Stated problem —
Present the data below as a Markdown table with the columns "Row" and "Data line," covering everything from the first line of the data through the line containing "Norway 1985 [131, 541]", inclusive, and omit any blank lines.

Material provided —
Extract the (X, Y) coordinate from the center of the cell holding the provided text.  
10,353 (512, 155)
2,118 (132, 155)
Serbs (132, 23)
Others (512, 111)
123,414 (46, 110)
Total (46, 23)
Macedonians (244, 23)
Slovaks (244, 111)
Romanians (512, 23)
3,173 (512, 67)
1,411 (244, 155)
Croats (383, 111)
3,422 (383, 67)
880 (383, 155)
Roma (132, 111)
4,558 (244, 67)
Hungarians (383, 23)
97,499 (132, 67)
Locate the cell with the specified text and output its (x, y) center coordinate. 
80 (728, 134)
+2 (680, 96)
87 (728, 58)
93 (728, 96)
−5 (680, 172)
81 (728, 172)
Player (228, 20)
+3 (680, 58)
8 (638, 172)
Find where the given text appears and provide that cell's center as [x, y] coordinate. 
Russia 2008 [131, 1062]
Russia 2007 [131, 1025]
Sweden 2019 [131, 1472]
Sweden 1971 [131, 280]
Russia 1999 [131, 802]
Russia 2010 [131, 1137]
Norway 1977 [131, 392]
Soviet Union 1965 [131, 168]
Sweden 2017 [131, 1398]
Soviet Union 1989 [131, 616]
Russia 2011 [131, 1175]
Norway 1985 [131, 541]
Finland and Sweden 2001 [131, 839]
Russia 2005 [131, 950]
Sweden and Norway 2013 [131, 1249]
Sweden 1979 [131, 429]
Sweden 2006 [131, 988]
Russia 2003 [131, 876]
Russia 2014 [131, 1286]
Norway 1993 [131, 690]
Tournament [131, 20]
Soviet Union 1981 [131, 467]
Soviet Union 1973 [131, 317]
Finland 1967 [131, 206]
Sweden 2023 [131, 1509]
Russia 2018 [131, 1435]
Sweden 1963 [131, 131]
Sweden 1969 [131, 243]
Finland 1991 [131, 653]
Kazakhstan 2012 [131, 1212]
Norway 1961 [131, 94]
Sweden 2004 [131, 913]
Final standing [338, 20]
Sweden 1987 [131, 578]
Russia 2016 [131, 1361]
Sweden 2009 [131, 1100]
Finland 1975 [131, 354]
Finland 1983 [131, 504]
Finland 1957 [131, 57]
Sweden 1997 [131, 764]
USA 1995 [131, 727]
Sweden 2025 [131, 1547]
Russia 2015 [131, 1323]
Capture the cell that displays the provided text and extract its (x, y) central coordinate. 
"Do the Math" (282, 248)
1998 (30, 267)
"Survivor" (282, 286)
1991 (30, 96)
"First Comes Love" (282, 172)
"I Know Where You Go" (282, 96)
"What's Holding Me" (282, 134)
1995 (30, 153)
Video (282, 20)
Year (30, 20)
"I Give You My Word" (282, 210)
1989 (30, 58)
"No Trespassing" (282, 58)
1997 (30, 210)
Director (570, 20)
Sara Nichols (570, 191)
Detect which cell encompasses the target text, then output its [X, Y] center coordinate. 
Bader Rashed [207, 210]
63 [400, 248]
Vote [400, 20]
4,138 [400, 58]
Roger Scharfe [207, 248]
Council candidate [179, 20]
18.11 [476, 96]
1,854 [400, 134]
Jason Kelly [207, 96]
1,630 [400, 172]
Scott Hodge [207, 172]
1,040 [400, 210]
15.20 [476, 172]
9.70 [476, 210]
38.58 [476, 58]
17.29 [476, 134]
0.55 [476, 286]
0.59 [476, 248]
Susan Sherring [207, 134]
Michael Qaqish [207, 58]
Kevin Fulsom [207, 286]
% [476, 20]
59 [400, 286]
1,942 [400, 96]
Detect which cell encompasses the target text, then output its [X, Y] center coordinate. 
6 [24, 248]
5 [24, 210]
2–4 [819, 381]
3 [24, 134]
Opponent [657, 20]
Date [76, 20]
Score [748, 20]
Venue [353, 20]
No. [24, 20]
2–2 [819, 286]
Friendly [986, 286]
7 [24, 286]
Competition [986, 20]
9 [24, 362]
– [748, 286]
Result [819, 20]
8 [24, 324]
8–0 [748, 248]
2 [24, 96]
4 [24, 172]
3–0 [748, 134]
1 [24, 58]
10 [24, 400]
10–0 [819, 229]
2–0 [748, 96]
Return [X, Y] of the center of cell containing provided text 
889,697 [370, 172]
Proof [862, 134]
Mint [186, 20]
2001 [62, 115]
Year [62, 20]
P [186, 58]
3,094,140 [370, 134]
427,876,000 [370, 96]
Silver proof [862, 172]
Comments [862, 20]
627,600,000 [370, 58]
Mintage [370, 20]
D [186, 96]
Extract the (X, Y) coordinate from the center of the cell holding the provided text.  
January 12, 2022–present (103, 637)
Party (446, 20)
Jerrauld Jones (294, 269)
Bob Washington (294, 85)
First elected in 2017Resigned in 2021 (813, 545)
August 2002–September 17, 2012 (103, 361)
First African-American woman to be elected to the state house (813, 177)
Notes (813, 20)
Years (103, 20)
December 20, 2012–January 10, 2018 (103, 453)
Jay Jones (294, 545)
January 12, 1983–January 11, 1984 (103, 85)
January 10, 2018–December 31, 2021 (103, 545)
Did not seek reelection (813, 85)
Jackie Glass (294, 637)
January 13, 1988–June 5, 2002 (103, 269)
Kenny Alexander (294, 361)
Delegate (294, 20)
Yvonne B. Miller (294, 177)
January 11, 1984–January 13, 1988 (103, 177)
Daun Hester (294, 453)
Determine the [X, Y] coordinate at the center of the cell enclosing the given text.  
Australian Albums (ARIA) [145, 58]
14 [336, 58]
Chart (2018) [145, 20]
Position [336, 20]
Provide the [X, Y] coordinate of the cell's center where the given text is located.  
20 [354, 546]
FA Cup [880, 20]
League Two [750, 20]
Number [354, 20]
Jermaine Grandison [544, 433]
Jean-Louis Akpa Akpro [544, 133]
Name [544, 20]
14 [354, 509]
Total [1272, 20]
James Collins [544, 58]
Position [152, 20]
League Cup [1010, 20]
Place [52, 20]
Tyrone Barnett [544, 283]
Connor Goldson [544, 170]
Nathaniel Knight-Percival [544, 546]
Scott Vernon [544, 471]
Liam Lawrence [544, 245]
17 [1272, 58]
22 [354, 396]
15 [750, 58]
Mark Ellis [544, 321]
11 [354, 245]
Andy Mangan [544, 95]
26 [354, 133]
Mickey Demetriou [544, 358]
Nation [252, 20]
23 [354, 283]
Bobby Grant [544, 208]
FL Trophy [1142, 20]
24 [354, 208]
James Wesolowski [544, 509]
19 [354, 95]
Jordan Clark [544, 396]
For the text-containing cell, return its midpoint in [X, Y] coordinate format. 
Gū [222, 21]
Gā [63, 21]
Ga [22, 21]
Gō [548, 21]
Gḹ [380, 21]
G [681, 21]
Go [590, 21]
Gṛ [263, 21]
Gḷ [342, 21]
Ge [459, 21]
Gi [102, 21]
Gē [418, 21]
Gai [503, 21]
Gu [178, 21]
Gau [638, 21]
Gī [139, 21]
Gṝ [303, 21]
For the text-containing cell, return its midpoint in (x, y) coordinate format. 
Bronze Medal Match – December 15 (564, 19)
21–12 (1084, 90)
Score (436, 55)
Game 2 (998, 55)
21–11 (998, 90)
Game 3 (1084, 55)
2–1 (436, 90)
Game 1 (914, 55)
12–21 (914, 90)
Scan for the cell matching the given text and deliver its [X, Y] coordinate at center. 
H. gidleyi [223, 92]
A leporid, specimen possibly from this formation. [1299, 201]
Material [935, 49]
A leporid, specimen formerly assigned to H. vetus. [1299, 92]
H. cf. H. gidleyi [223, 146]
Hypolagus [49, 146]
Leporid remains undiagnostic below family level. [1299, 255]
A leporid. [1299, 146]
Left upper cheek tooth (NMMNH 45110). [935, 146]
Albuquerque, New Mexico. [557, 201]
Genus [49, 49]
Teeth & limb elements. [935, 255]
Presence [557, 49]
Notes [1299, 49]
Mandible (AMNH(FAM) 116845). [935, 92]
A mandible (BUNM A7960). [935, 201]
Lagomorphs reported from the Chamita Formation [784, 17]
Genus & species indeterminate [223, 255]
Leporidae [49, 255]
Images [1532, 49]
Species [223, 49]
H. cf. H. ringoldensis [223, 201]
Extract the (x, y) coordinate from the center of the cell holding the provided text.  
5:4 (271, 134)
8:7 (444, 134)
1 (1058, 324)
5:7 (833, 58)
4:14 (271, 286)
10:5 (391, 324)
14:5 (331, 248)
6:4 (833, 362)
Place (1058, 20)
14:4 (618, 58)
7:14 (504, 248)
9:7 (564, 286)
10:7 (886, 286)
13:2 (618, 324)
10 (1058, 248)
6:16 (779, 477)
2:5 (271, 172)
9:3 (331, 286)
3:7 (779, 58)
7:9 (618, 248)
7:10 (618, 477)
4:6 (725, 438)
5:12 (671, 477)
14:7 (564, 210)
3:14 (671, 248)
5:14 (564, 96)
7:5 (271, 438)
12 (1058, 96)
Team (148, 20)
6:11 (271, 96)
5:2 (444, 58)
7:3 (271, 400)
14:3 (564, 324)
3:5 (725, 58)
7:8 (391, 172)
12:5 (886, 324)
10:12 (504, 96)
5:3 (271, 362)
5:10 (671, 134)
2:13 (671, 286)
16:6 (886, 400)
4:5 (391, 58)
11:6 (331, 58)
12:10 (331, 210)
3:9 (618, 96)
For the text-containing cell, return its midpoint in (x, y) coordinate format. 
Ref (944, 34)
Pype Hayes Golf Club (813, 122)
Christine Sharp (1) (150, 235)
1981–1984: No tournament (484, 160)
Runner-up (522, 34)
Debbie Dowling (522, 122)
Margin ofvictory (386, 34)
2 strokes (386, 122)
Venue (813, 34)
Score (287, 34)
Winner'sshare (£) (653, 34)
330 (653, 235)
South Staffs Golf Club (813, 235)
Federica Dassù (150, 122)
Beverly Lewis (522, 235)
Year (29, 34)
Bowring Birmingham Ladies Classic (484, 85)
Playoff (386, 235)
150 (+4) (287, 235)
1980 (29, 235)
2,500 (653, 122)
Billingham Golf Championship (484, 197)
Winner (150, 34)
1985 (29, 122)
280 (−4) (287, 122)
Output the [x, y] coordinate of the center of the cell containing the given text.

Expected answer —
| Row | Data line |
|---|---|
| 1 | Extract the (X, Y) coordinate from the center of the cell holding the provided text.   |
| 2 | 10,353 (512, 155) |
| 3 | 2,118 (132, 155) |
| 4 | Serbs (132, 23) |
| 5 | Others (512, 111) |
| 6 | 123,414 (46, 110) |
| 7 | Total (46, 23) |
| 8 | Macedonians (244, 23) |
| 9 | Slovaks (244, 111) |
| 10 | Romanians (512, 23) |
| 11 | 3,173 (512, 67) |
| 12 | 1,411 (244, 155) |
| 13 | Croats (383, 111) |
| 14 | 3,422 (383, 67) |
| 15 | 880 (383, 155) |
| 16 | Roma (132, 111) |
| 17 | 4,558 (244, 67) |
| 18 | Hungarians (383, 23) |
| 19 | 97,499 (132, 67) |
| 20 | Locate the cell with the specified text and output its (x, y) center coordinate.  |
| 21 | 80 (728, 134) |
| 22 | +2 (680, 96) |
| 23 | 87 (728, 58) |
| 24 | 93 (728, 96) |
| 25 | −5 (680, 172) |
| 26 | 81 (728, 172) |
| 27 | Player (228, 20) |
| 28 | +3 (680, 58) |
| 29 | 8 (638, 172) |
| 30 | Find where the given text appears and provide that cell's center as [x, y] coordinate.  |
| 31 | Russia 2008 [131, 1062] |
| 32 | Russia 2007 [131, 1025] |
| 33 | Sweden 2019 [131, 1472] |
| 34 | Sweden 1971 [131, 280] |
| 35 | Russia 1999 [131, 802] |
| 36 | Russia 2010 [131, 1137] |
| 37 | Norway 1977 [131, 392] |
| 38 | Soviet Union 1965 [131, 168] |
| 39 | Sweden 2017 [131, 1398] |
| 40 | Soviet Union 1989 [131, 616] |
| 41 | Russia 2011 [131, 1175] |
| 42 | Norway 1985 [131, 541] |